Your goal:
Each line from the one containing "(442, 85) = (796, 270): purple" through the end of the data must be retyped exactly, and no other line.

Raw data:
******************************

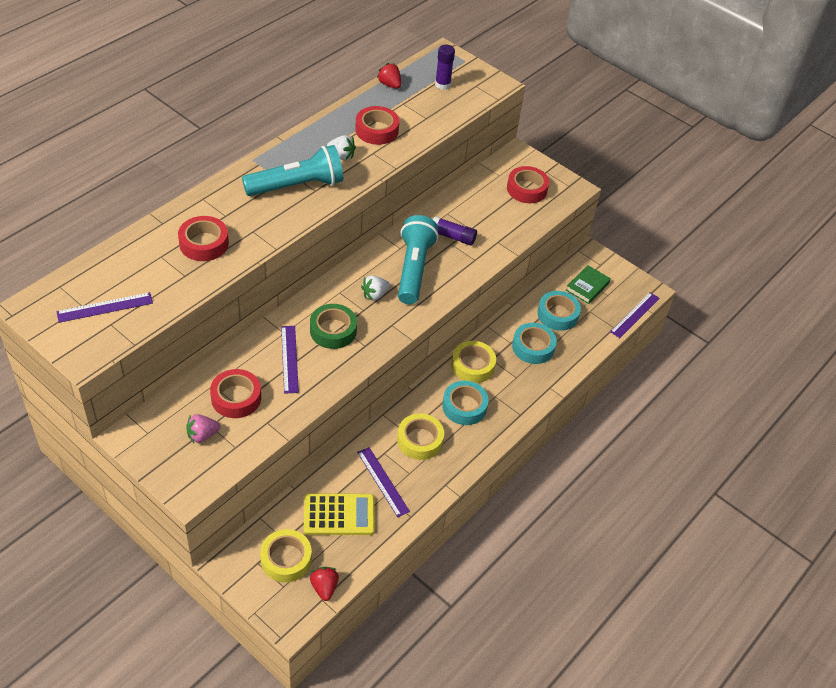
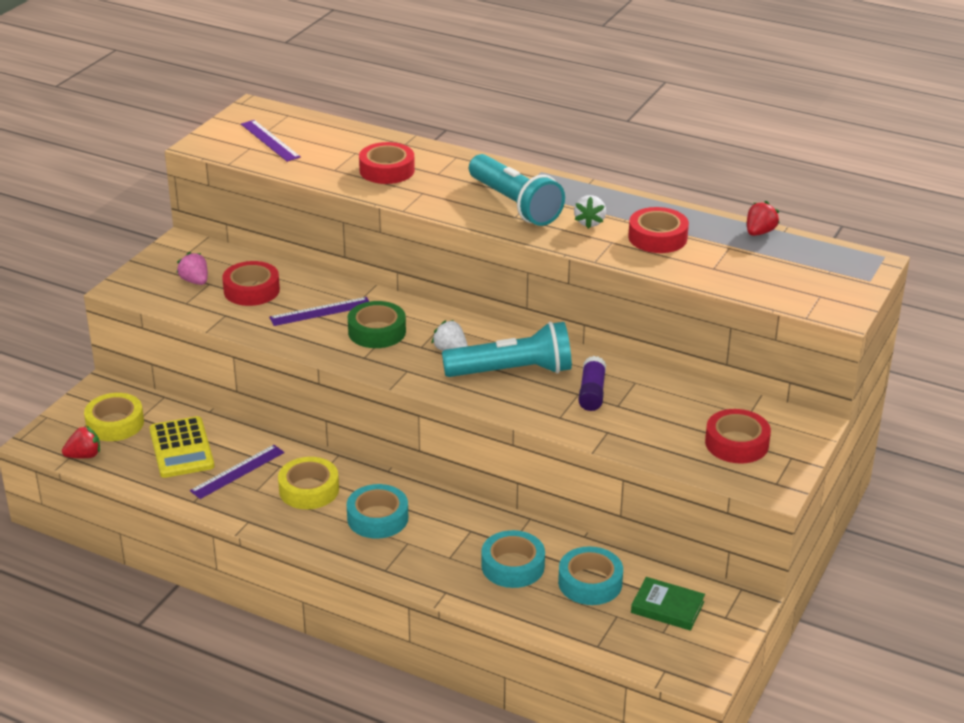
camera: 80 degrees right, 15 degrees down
(442, 85) = (796, 270): purple glue stick -> none
(473, 366) = (451, 515): yellow tape -> none
(635, 315) = (637, 667): purple ruler -> none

******************************

Written answer:
(442, 85) = (796, 270): purple glue stick -> none
(473, 366) = (451, 515): yellow tape -> none
(635, 315) = (637, 667): purple ruler -> none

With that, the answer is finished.